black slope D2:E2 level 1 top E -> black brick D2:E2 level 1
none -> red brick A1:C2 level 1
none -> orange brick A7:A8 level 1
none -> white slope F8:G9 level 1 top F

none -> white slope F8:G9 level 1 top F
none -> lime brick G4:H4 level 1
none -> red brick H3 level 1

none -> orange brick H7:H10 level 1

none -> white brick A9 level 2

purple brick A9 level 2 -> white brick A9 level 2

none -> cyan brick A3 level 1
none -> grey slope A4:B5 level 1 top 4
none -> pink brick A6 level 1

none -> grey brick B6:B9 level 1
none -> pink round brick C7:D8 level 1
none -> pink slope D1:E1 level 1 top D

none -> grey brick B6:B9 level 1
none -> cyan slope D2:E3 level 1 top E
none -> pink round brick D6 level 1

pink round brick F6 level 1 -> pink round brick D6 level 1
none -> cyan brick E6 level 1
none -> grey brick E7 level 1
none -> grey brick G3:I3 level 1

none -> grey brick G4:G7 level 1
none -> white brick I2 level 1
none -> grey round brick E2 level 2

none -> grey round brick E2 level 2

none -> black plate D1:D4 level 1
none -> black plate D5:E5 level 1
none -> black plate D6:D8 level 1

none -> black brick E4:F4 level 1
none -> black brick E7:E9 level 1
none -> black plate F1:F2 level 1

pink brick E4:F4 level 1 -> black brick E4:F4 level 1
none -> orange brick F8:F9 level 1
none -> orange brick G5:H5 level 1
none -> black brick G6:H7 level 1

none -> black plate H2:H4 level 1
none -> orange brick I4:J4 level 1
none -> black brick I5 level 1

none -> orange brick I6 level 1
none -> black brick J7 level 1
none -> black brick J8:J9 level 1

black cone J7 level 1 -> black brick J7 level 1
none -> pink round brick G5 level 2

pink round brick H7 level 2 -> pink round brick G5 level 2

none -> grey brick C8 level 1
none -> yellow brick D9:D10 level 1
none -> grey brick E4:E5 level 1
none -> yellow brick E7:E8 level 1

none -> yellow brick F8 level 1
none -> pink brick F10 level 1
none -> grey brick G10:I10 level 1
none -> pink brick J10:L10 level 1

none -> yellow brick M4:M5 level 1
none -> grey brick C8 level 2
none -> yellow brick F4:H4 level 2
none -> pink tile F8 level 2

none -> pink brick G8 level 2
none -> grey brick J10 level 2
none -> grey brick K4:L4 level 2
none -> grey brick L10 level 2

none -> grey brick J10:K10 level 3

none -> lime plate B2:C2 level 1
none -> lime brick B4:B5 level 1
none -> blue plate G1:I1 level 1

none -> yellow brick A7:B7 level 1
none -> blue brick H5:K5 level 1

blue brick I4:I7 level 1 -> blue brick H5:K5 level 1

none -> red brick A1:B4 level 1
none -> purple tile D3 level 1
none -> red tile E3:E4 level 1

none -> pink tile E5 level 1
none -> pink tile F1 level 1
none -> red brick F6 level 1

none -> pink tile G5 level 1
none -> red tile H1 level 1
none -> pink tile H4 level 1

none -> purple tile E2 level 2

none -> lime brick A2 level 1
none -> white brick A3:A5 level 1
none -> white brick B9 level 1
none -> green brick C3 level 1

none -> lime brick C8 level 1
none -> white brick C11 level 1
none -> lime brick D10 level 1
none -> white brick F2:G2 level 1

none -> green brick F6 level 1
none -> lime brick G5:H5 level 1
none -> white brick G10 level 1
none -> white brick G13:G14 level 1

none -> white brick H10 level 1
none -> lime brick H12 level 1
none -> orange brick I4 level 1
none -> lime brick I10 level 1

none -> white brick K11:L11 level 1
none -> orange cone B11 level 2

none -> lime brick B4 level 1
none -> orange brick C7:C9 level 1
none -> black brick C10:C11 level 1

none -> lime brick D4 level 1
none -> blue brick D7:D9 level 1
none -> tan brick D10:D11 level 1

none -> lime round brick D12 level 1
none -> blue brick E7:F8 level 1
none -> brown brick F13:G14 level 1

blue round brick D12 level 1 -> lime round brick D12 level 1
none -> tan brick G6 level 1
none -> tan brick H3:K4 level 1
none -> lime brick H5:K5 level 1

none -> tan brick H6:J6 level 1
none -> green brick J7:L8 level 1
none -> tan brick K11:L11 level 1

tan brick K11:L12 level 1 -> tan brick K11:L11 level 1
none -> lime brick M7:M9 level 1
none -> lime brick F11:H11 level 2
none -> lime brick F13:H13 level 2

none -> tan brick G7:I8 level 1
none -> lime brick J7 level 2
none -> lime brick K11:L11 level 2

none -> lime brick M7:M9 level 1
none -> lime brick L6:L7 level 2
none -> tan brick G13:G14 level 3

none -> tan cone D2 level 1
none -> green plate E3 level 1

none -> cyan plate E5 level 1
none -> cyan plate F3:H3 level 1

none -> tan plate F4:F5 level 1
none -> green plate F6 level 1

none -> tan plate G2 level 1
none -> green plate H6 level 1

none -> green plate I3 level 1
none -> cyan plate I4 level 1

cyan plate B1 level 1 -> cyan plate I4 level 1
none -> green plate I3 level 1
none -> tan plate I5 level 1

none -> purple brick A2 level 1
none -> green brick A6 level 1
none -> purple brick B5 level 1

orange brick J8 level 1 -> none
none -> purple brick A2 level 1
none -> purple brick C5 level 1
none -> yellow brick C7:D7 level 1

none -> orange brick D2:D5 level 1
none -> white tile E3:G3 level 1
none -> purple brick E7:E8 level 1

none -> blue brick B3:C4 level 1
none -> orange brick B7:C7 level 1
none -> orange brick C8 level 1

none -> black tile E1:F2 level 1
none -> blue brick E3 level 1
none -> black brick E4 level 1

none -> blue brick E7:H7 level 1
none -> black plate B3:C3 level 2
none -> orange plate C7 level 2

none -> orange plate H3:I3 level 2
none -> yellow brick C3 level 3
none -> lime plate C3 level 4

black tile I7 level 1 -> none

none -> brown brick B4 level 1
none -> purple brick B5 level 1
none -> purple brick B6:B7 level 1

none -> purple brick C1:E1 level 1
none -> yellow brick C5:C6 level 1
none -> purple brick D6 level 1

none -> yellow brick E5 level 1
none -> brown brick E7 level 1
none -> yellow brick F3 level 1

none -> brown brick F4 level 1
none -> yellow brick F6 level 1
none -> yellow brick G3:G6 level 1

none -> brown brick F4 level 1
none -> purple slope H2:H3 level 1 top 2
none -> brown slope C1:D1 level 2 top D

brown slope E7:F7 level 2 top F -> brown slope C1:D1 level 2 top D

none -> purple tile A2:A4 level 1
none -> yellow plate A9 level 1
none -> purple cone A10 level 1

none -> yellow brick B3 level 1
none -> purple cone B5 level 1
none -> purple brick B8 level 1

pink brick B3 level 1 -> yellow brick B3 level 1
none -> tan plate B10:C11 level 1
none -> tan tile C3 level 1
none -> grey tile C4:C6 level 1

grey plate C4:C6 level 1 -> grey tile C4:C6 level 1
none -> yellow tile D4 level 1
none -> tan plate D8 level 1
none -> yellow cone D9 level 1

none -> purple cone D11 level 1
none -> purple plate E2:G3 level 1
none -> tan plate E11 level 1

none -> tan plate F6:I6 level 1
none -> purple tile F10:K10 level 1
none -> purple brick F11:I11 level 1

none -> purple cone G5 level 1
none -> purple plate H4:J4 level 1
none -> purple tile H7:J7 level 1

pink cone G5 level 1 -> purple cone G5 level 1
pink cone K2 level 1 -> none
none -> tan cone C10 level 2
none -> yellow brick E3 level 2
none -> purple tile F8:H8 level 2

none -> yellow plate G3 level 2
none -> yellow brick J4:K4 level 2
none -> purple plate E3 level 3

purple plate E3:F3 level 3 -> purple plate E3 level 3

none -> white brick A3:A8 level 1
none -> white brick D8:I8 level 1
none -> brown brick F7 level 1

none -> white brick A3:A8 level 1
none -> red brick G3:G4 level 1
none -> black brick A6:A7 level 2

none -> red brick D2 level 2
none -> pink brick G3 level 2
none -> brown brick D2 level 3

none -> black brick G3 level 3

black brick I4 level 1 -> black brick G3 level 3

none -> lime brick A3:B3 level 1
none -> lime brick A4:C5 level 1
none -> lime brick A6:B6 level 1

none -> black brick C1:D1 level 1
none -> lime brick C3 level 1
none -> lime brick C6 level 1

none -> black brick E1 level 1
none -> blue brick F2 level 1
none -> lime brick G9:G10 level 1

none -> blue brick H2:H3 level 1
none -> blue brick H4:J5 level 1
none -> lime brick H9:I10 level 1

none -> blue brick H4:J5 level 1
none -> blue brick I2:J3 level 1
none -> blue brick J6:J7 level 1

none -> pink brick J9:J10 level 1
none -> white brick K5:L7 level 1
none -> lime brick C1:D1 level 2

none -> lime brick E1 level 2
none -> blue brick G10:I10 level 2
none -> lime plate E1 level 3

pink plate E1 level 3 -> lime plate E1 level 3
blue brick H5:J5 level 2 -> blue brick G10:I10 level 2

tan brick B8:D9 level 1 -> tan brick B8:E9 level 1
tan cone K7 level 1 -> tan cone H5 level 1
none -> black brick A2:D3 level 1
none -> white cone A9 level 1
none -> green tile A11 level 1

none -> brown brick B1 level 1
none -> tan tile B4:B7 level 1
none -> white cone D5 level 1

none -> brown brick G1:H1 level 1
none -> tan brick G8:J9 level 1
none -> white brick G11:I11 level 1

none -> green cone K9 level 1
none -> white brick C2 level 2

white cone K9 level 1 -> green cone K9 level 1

■ **Task statement**:
Only one stretch of the data above is needed. Restate it word for word, from the line containing "none -> orange brick A7:A8 level 1" through the line containing "none -> yellow brick F8 level 1", both ends included.

■ **Output for this exercise**:
none -> orange brick A7:A8 level 1
none -> white slope F8:G9 level 1 top F

none -> white slope F8:G9 level 1 top F
none -> lime brick G4:H4 level 1
none -> red brick H3 level 1

none -> orange brick H7:H10 level 1

none -> white brick A9 level 2

purple brick A9 level 2 -> white brick A9 level 2

none -> cyan brick A3 level 1
none -> grey slope A4:B5 level 1 top 4
none -> pink brick A6 level 1

none -> grey brick B6:B9 level 1
none -> pink round brick C7:D8 level 1
none -> pink slope D1:E1 level 1 top D

none -> grey brick B6:B9 level 1
none -> cyan slope D2:E3 level 1 top E
none -> pink round brick D6 level 1

pink round brick F6 level 1 -> pink round brick D6 level 1
none -> cyan brick E6 level 1
none -> grey brick E7 level 1
none -> grey brick G3:I3 level 1

none -> grey brick G4:G7 level 1
none -> white brick I2 level 1
none -> grey round brick E2 level 2

none -> grey round brick E2 level 2

none -> black plate D1:D4 level 1
none -> black plate D5:E5 level 1
none -> black plate D6:D8 level 1

none -> black brick E4:F4 level 1
none -> black brick E7:E9 level 1
none -> black plate F1:F2 level 1

pink brick E4:F4 level 1 -> black brick E4:F4 level 1
none -> orange brick F8:F9 level 1
none -> orange brick G5:H5 level 1
none -> black brick G6:H7 level 1

none -> black plate H2:H4 level 1
none -> orange brick I4:J4 level 1
none -> black brick I5 level 1

none -> orange brick I6 level 1
none -> black brick J7 level 1
none -> black brick J8:J9 level 1

black cone J7 level 1 -> black brick J7 level 1
none -> pink round brick G5 level 2

pink round brick H7 level 2 -> pink round brick G5 level 2

none -> grey brick C8 level 1
none -> yellow brick D9:D10 level 1
none -> grey brick E4:E5 level 1
none -> yellow brick E7:E8 level 1

none -> yellow brick F8 level 1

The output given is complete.